Task directions
Take the line that contains "grey robot: 3 -> 0" and each line after it to the end of the material below, and return them exactly, minus the pictures.

Dataset entries
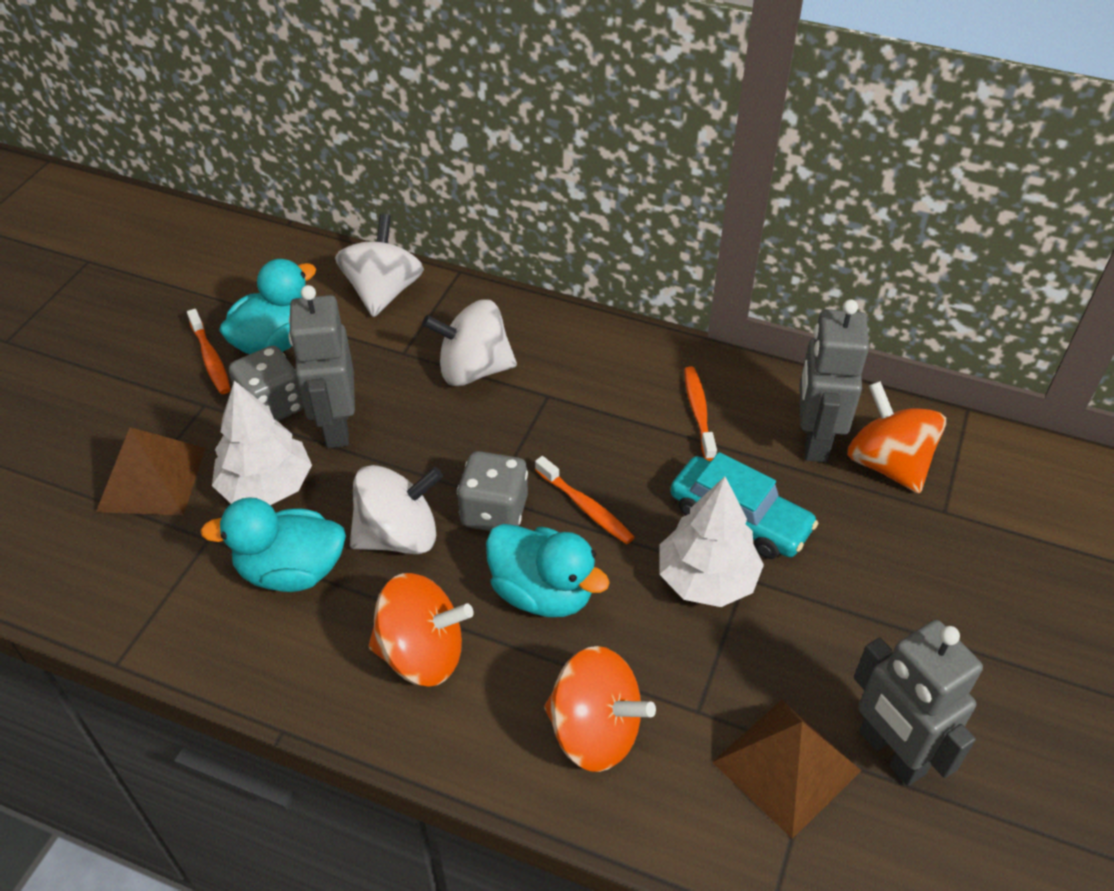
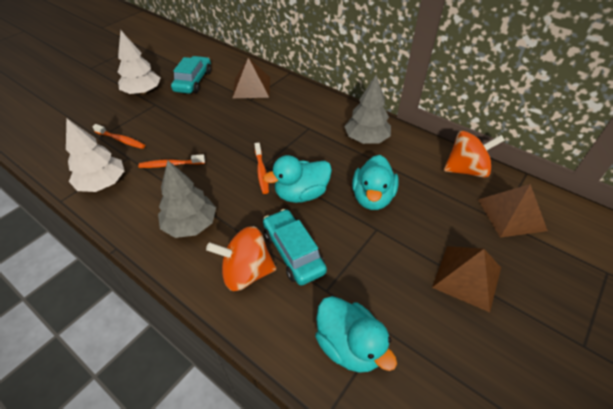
brown pyramid: 2 -> 3
grey dice: 2 -> 0
grey robot: 3 -> 0
grey tree: 0 -> 2
orange spinning top: 3 -> 2
turquoise car: 1 -> 2
white spinning top: 3 -> 0

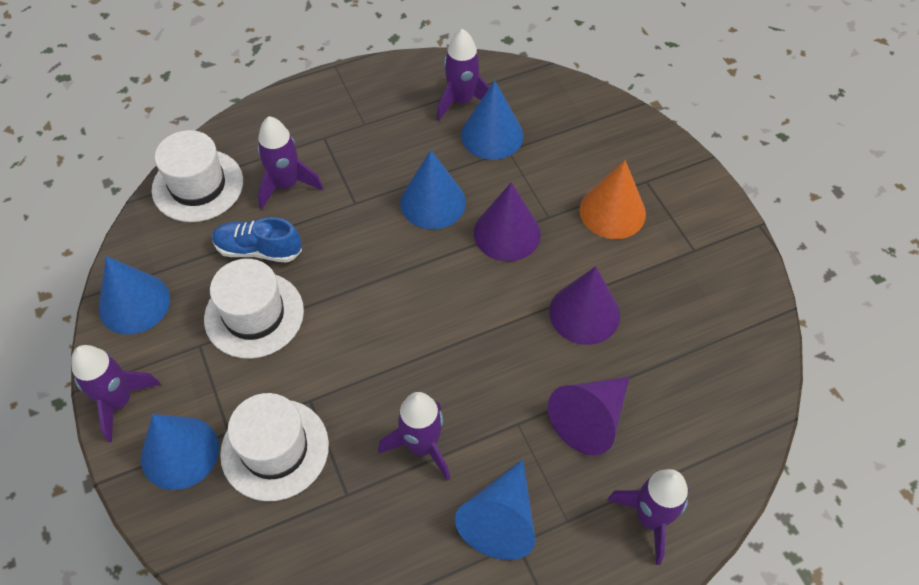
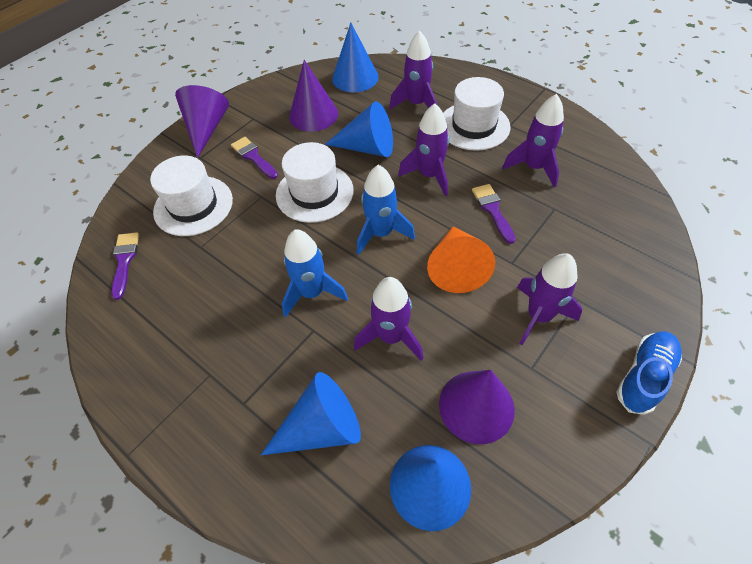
blue cone: 5 -> 4
blue rocket: 0 -> 2
purple brush: 0 -> 3

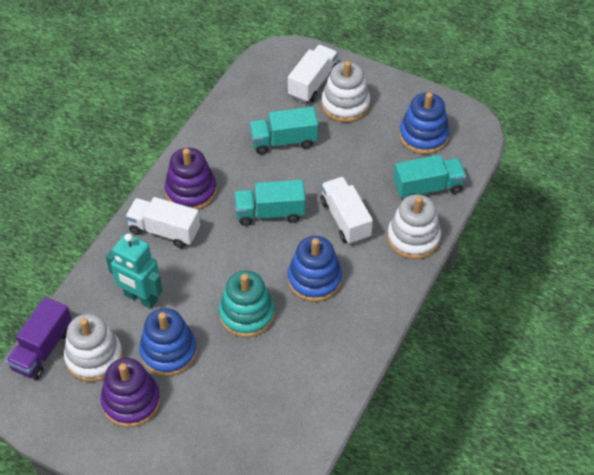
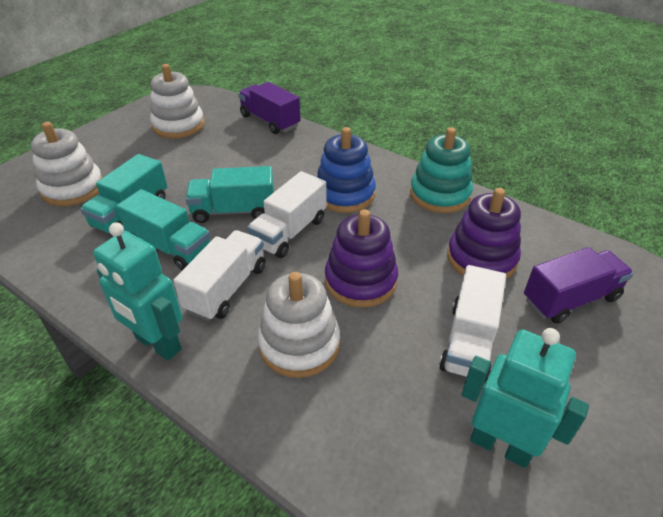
blue stacking toy: 3 -> 1
purple truck: 1 -> 2
turquoise robot: 1 -> 2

Output below
grey robot: 3 -> 0
grey tree: 0 -> 2
orange spinning top: 3 -> 2
turquoise car: 1 -> 2
white spinning top: 3 -> 0

blue cone: 5 -> 4
blue rocket: 0 -> 2
purple brush: 0 -> 3

blue stacking toy: 3 -> 1
purple truck: 1 -> 2
turquoise robot: 1 -> 2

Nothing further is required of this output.